**PROBLEM TO WORK ON**
Each of the records below must be reproduced verbatim.

━━━━━━━━━━━━━━━━━━━━

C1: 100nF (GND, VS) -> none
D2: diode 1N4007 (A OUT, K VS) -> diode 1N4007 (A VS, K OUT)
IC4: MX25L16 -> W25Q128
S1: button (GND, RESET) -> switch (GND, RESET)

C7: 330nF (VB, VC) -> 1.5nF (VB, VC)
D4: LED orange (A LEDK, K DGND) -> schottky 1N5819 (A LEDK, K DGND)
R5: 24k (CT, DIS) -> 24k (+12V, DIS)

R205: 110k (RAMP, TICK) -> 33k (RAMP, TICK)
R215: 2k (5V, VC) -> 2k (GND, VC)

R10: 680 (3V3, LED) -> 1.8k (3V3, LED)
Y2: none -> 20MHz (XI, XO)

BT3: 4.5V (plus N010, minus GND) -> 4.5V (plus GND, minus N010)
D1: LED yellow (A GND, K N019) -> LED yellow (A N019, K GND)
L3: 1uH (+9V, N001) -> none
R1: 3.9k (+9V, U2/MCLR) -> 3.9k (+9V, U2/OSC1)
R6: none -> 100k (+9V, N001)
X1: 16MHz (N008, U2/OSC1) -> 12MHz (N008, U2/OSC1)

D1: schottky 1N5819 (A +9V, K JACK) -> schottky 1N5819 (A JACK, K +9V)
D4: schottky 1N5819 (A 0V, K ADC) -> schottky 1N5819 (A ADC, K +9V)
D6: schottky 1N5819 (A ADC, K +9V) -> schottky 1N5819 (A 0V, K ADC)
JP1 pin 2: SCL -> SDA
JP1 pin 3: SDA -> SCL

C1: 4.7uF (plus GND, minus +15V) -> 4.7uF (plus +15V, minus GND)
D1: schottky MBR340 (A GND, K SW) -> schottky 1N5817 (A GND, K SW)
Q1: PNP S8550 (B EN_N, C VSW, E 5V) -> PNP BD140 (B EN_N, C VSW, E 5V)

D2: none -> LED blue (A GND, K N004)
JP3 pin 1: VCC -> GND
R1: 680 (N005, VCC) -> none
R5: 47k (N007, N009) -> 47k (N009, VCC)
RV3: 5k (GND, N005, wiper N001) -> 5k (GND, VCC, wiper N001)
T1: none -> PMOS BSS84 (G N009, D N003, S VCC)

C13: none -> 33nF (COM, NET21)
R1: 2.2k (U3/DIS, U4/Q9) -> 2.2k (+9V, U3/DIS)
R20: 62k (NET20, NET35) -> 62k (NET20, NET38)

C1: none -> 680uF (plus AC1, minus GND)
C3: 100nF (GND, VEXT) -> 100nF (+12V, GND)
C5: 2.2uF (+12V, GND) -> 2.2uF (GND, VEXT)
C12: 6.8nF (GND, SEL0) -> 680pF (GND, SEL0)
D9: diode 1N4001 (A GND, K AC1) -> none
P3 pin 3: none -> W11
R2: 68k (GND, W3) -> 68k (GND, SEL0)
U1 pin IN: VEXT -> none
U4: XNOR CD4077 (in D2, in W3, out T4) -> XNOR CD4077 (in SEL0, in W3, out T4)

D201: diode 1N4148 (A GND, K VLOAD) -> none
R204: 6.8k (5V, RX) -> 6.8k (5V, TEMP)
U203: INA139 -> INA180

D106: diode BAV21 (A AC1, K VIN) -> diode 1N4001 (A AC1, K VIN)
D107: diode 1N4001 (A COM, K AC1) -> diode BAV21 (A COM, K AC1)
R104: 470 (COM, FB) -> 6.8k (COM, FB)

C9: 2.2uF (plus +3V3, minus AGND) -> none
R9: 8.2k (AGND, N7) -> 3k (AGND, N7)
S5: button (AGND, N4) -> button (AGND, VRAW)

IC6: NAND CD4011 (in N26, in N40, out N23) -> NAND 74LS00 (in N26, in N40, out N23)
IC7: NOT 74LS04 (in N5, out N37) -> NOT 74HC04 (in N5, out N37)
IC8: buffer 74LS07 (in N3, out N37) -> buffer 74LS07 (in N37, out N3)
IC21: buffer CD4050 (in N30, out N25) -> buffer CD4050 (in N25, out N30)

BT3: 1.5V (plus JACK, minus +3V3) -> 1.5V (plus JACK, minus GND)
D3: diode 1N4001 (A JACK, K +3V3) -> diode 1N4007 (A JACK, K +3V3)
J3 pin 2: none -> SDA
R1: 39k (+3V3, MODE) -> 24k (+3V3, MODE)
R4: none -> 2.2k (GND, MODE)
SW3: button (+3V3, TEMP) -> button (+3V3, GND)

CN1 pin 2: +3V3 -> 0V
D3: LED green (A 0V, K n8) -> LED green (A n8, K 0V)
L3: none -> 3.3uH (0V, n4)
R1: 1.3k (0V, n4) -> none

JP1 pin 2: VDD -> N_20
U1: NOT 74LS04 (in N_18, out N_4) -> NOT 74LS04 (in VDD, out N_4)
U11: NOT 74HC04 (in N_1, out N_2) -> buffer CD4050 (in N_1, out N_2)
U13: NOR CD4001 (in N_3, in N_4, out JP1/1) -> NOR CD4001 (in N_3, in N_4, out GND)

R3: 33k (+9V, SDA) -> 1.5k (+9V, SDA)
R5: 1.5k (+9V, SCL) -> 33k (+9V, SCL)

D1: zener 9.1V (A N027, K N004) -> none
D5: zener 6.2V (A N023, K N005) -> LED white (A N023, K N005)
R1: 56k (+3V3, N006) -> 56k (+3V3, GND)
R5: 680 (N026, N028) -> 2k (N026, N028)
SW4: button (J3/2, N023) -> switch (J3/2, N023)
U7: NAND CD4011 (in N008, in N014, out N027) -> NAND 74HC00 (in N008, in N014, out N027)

━━━━━━━━━━━━━━━━━━━━

**ANSWER TO THIS TASK**
C1: 100nF (GND, VS) -> none
D2: diode 1N4007 (A OUT, K VS) -> diode 1N4007 (A VS, K OUT)
IC4: MX25L16 -> W25Q128
S1: button (GND, RESET) -> switch (GND, RESET)

C7: 330nF (VB, VC) -> 1.5nF (VB, VC)
D4: LED orange (A LEDK, K DGND) -> schottky 1N5819 (A LEDK, K DGND)
R5: 24k (CT, DIS) -> 24k (+12V, DIS)

R205: 110k (RAMP, TICK) -> 33k (RAMP, TICK)
R215: 2k (5V, VC) -> 2k (GND, VC)

R10: 680 (3V3, LED) -> 1.8k (3V3, LED)
Y2: none -> 20MHz (XI, XO)

BT3: 4.5V (plus N010, minus GND) -> 4.5V (plus GND, minus N010)
D1: LED yellow (A GND, K N019) -> LED yellow (A N019, K GND)
L3: 1uH (+9V, N001) -> none
R1: 3.9k (+9V, U2/MCLR) -> 3.9k (+9V, U2/OSC1)
R6: none -> 100k (+9V, N001)
X1: 16MHz (N008, U2/OSC1) -> 12MHz (N008, U2/OSC1)

D1: schottky 1N5819 (A +9V, K JACK) -> schottky 1N5819 (A JACK, K +9V)
D4: schottky 1N5819 (A 0V, K ADC) -> schottky 1N5819 (A ADC, K +9V)
D6: schottky 1N5819 (A ADC, K +9V) -> schottky 1N5819 (A 0V, K ADC)
JP1 pin 2: SCL -> SDA
JP1 pin 3: SDA -> SCL

C1: 4.7uF (plus GND, minus +15V) -> 4.7uF (plus +15V, minus GND)
D1: schottky MBR340 (A GND, K SW) -> schottky 1N5817 (A GND, K SW)
Q1: PNP S8550 (B EN_N, C VSW, E 5V) -> PNP BD140 (B EN_N, C VSW, E 5V)

D2: none -> LED blue (A GND, K N004)
JP3 pin 1: VCC -> GND
R1: 680 (N005, VCC) -> none
R5: 47k (N007, N009) -> 47k (N009, VCC)
RV3: 5k (GND, N005, wiper N001) -> 5k (GND, VCC, wiper N001)
T1: none -> PMOS BSS84 (G N009, D N003, S VCC)

C13: none -> 33nF (COM, NET21)
R1: 2.2k (U3/DIS, U4/Q9) -> 2.2k (+9V, U3/DIS)
R20: 62k (NET20, NET35) -> 62k (NET20, NET38)

C1: none -> 680uF (plus AC1, minus GND)
C3: 100nF (GND, VEXT) -> 100nF (+12V, GND)
C5: 2.2uF (+12V, GND) -> 2.2uF (GND, VEXT)
C12: 6.8nF (GND, SEL0) -> 680pF (GND, SEL0)
D9: diode 1N4001 (A GND, K AC1) -> none
P3 pin 3: none -> W11
R2: 68k (GND, W3) -> 68k (GND, SEL0)
U1 pin IN: VEXT -> none
U4: XNOR CD4077 (in D2, in W3, out T4) -> XNOR CD4077 (in SEL0, in W3, out T4)

D201: diode 1N4148 (A GND, K VLOAD) -> none
R204: 6.8k (5V, RX) -> 6.8k (5V, TEMP)
U203: INA139 -> INA180

D106: diode BAV21 (A AC1, K VIN) -> diode 1N4001 (A AC1, K VIN)
D107: diode 1N4001 (A COM, K AC1) -> diode BAV21 (A COM, K AC1)
R104: 470 (COM, FB) -> 6.8k (COM, FB)

C9: 2.2uF (plus +3V3, minus AGND) -> none
R9: 8.2k (AGND, N7) -> 3k (AGND, N7)
S5: button (AGND, N4) -> button (AGND, VRAW)

IC6: NAND CD4011 (in N26, in N40, out N23) -> NAND 74LS00 (in N26, in N40, out N23)
IC7: NOT 74LS04 (in N5, out N37) -> NOT 74HC04 (in N5, out N37)
IC8: buffer 74LS07 (in N3, out N37) -> buffer 74LS07 (in N37, out N3)
IC21: buffer CD4050 (in N30, out N25) -> buffer CD4050 (in N25, out N30)

BT3: 1.5V (plus JACK, minus +3V3) -> 1.5V (plus JACK, minus GND)
D3: diode 1N4001 (A JACK, K +3V3) -> diode 1N4007 (A JACK, K +3V3)
J3 pin 2: none -> SDA
R1: 39k (+3V3, MODE) -> 24k (+3V3, MODE)
R4: none -> 2.2k (GND, MODE)
SW3: button (+3V3, TEMP) -> button (+3V3, GND)

CN1 pin 2: +3V3 -> 0V
D3: LED green (A 0V, K n8) -> LED green (A n8, K 0V)
L3: none -> 3.3uH (0V, n4)
R1: 1.3k (0V, n4) -> none

JP1 pin 2: VDD -> N_20
U1: NOT 74LS04 (in N_18, out N_4) -> NOT 74LS04 (in VDD, out N_4)
U11: NOT 74HC04 (in N_1, out N_2) -> buffer CD4050 (in N_1, out N_2)
U13: NOR CD4001 (in N_3, in N_4, out JP1/1) -> NOR CD4001 (in N_3, in N_4, out GND)

R3: 33k (+9V, SDA) -> 1.5k (+9V, SDA)
R5: 1.5k (+9V, SCL) -> 33k (+9V, SCL)

D1: zener 9.1V (A N027, K N004) -> none
D5: zener 6.2V (A N023, K N005) -> LED white (A N023, K N005)
R1: 56k (+3V3, N006) -> 56k (+3V3, GND)
R5: 680 (N026, N028) -> 2k (N026, N028)
SW4: button (J3/2, N023) -> switch (J3/2, N023)
U7: NAND CD4011 (in N008, in N014, out N027) -> NAND 74HC00 (in N008, in N014, out N027)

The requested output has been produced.